● Task directions:
One number, and no other words, should make up the answer: how many lines of the listing contain the string "brick".

*** Block opens ***

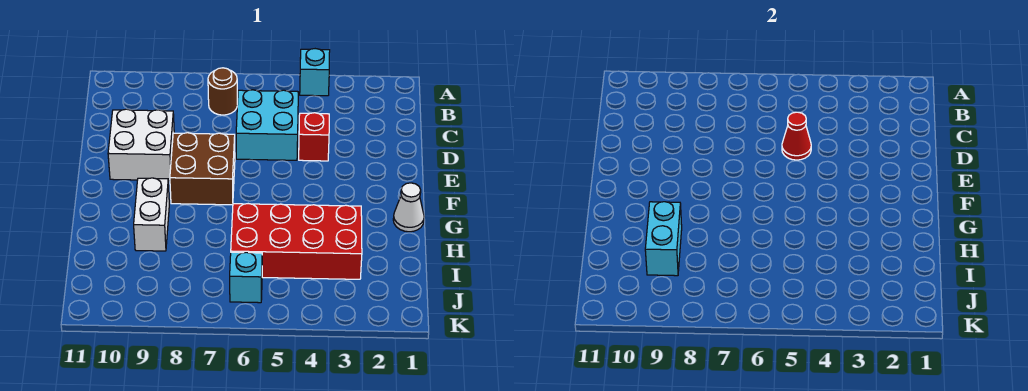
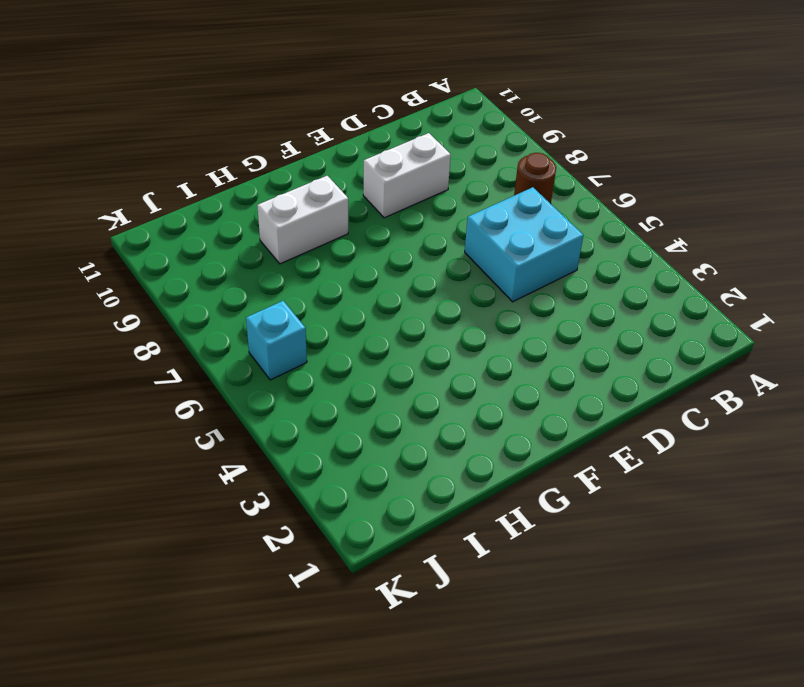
white brick D9:E9 level 1 -> white brick D9:E10 level 1
none -> cyan brick A4 level 1
none -> red brick D4 level 1
none -> brown brick E7:F8 level 1

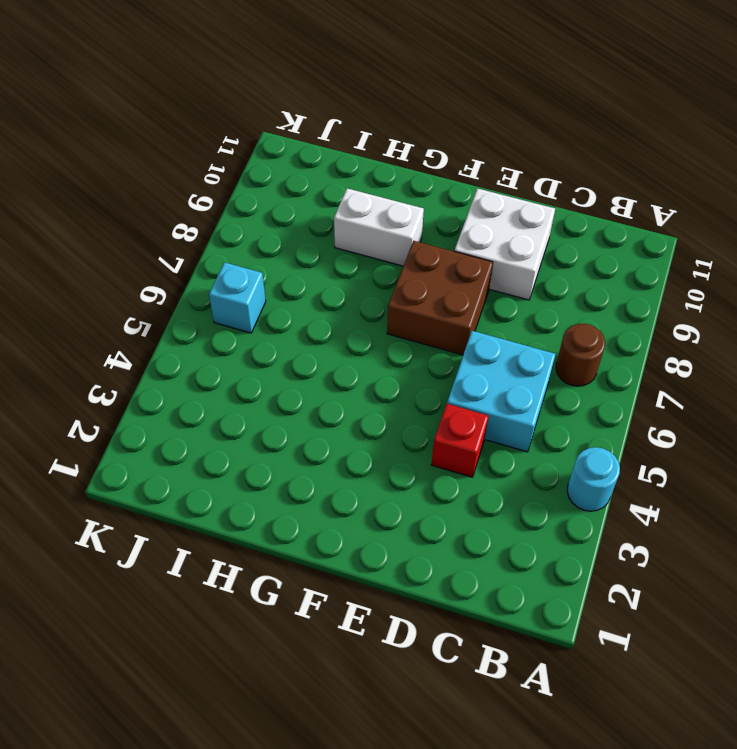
cyan round brick A4 level 1 -> cyan brick A4 level 1
none -> white cone G1 level 1
none -> red brick H3:I6 level 1
none -> red cone D5 level 2

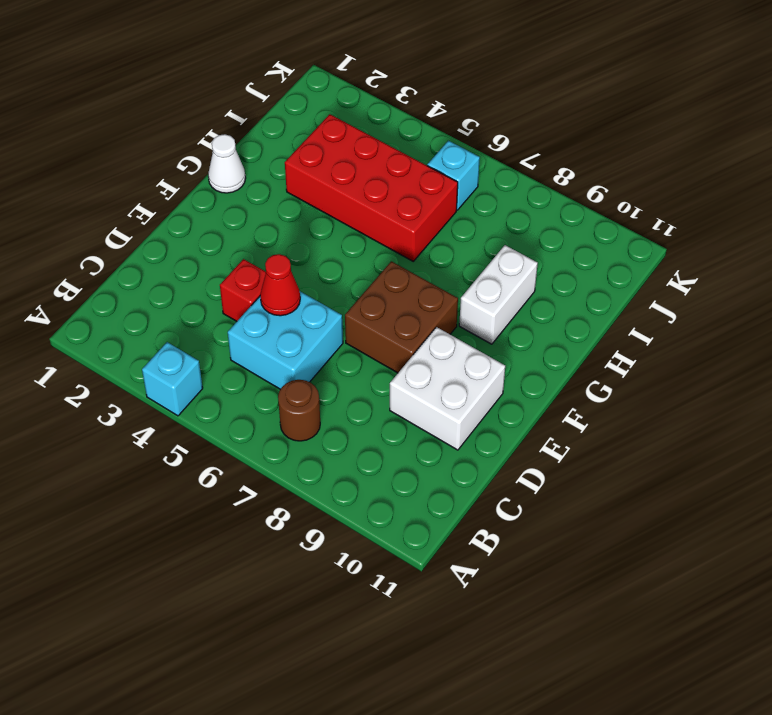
none -> cyan brick H9:I9 level 2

*** Block closes ***

● Response for this exercise:
7